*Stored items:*
-- -- --
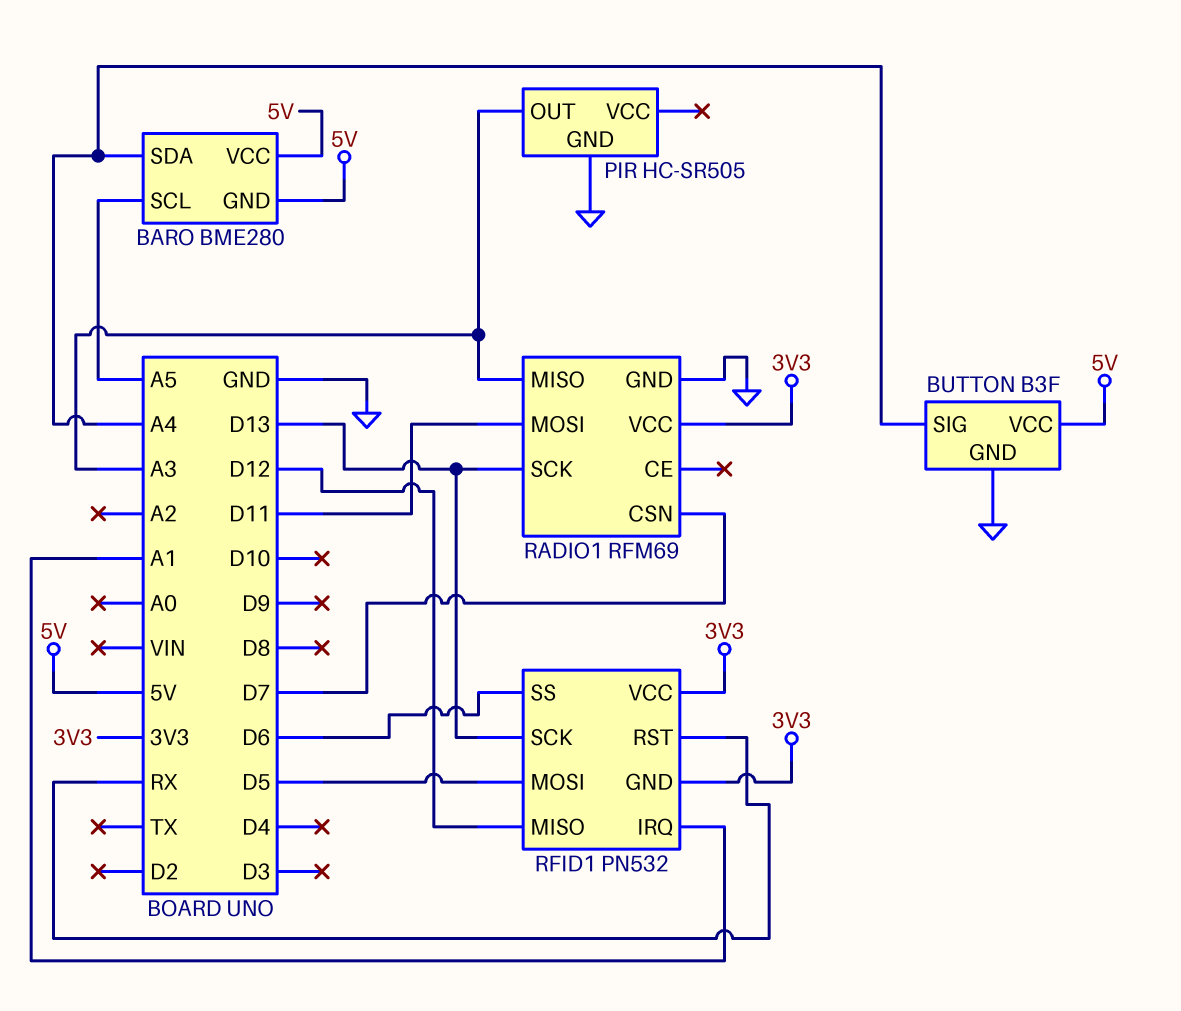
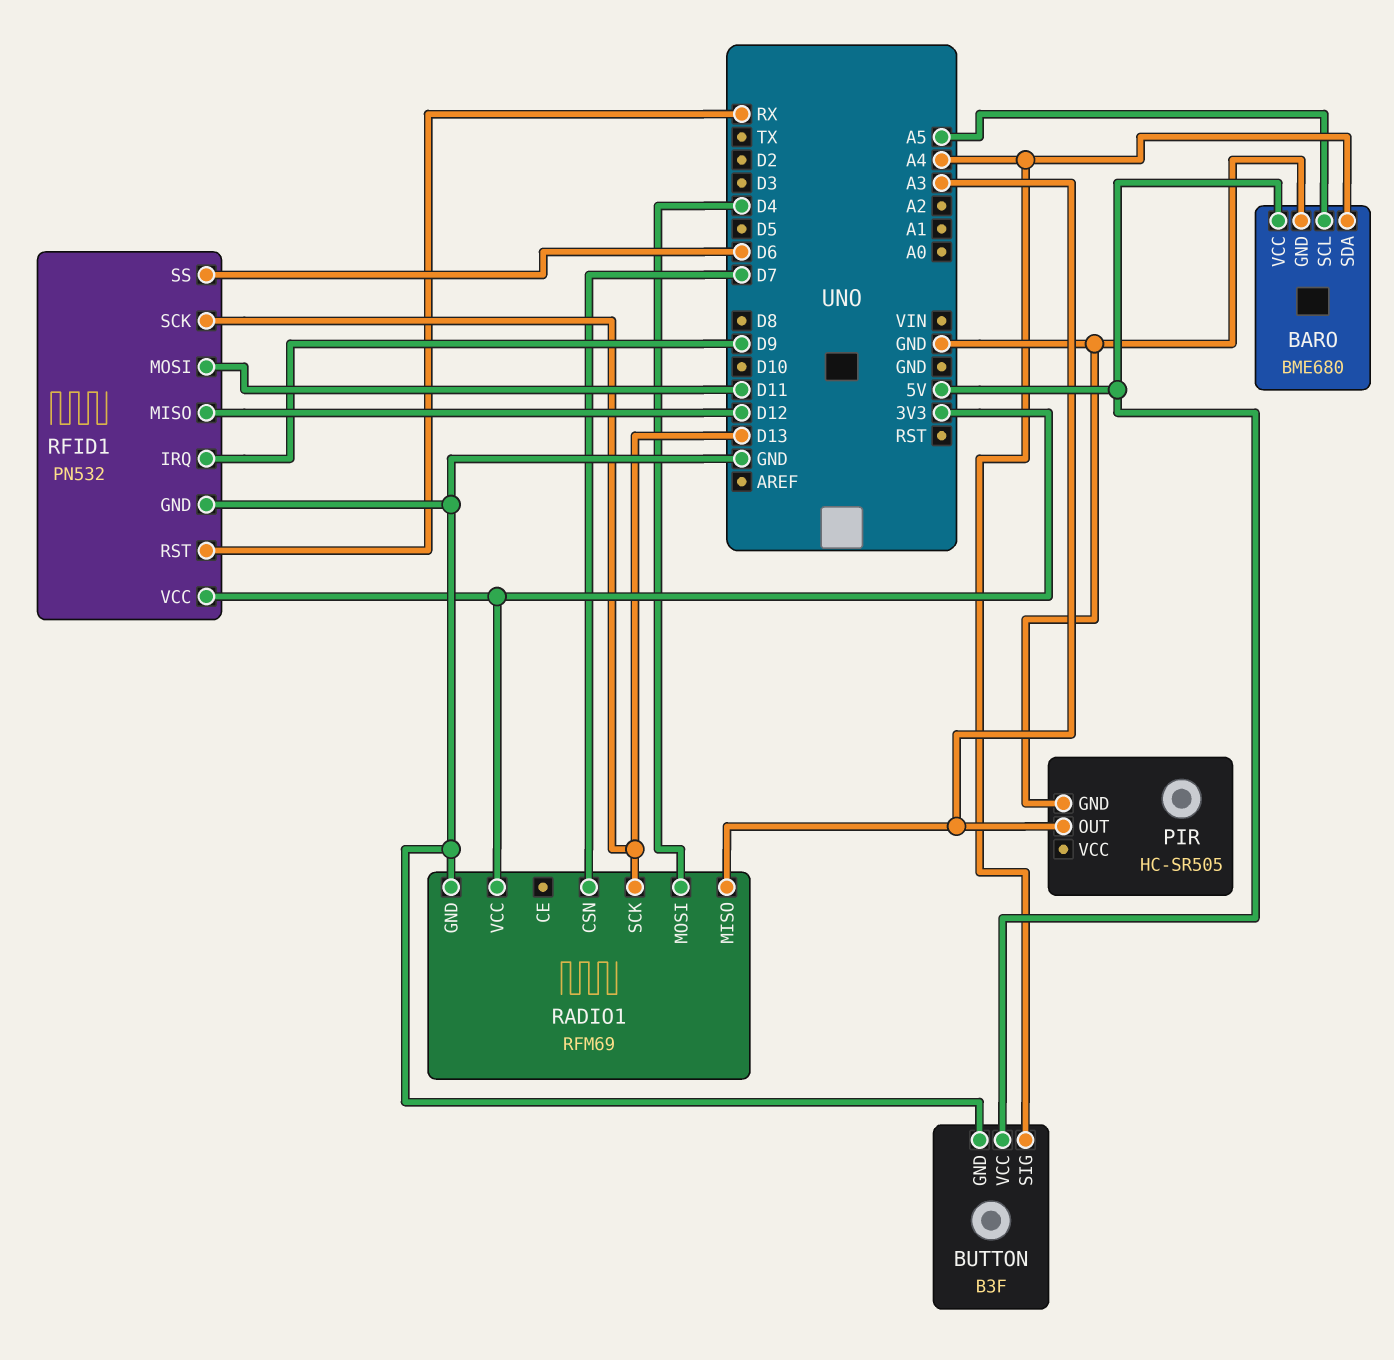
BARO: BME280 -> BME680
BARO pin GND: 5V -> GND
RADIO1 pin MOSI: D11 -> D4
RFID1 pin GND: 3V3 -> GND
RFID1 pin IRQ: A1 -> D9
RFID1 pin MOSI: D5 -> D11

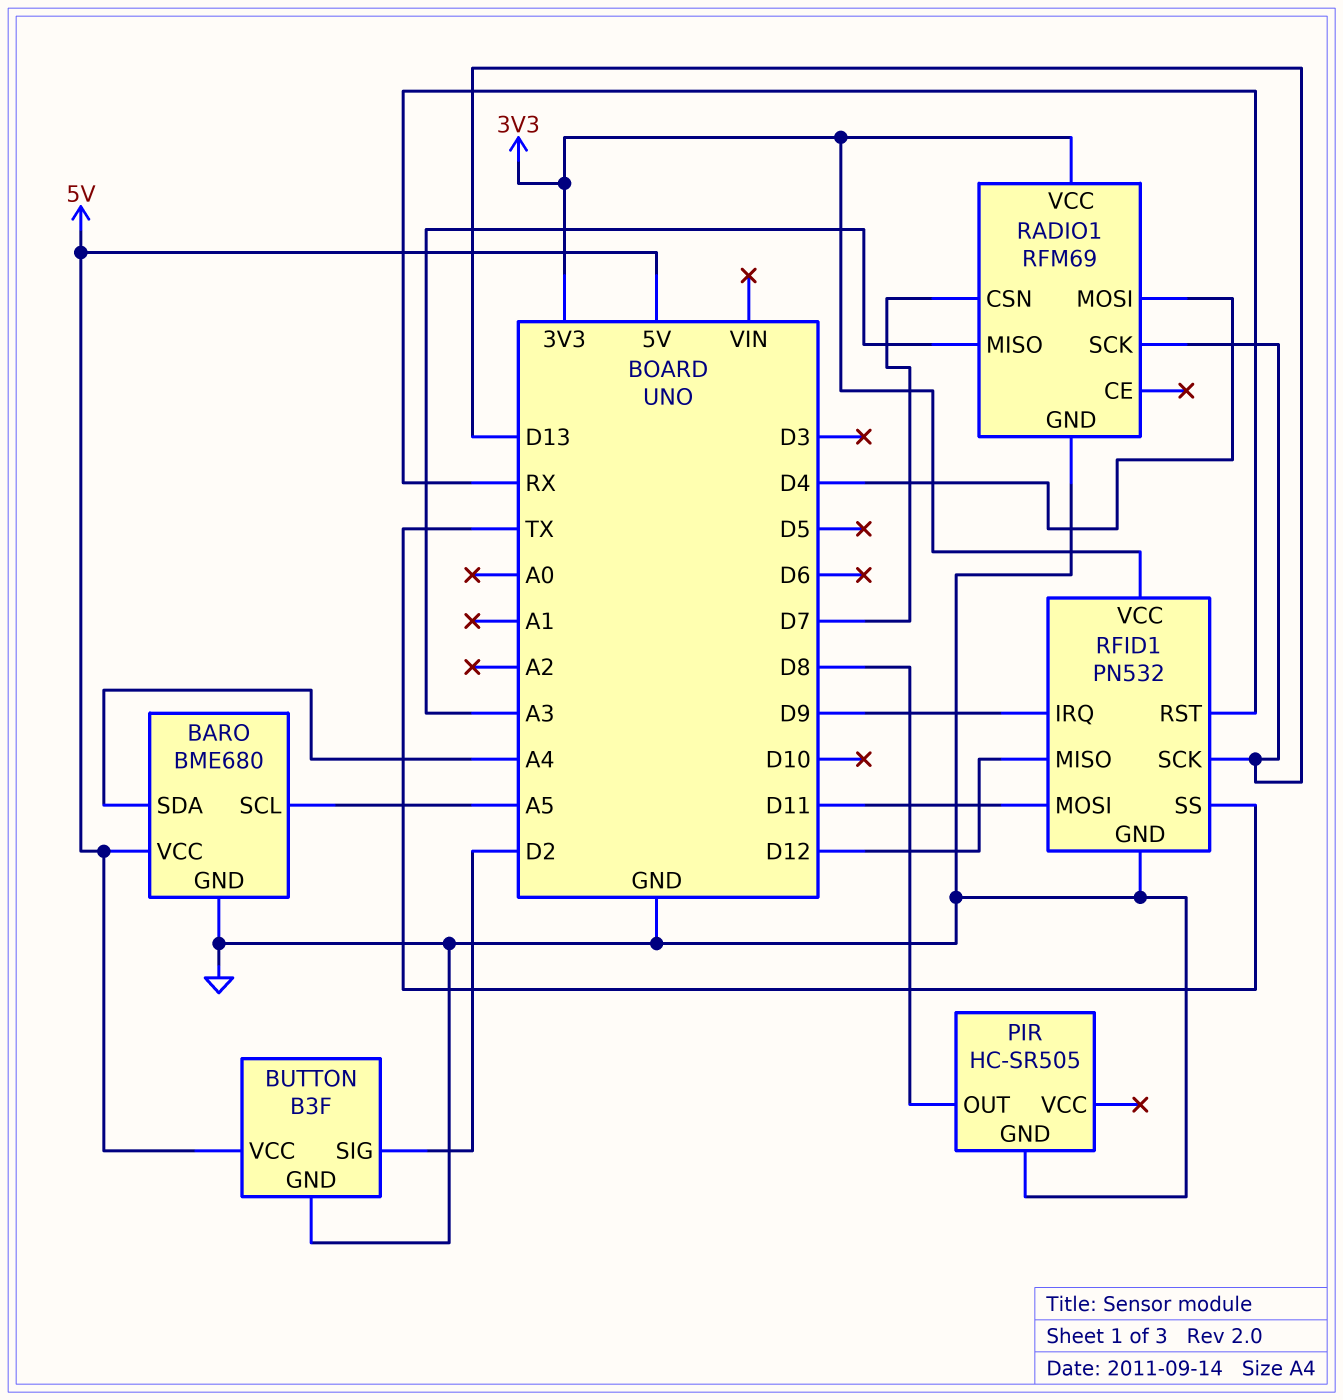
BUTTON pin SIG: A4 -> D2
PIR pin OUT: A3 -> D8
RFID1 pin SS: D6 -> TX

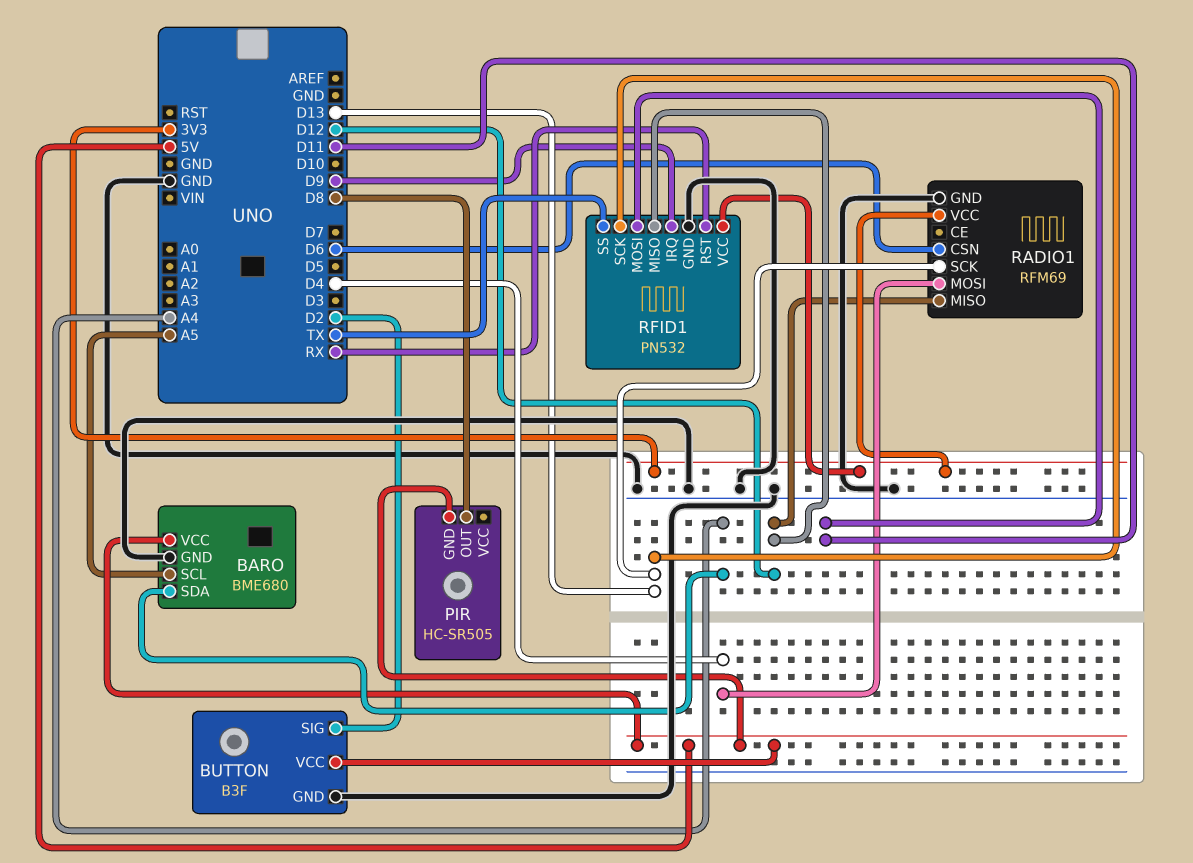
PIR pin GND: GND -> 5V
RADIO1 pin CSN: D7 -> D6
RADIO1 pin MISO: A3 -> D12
-- -- --
*TASK BRIEF:* Tally the lines above containing "MOSI". Answer with the count only.

*SOLVED PROBLEM:* 2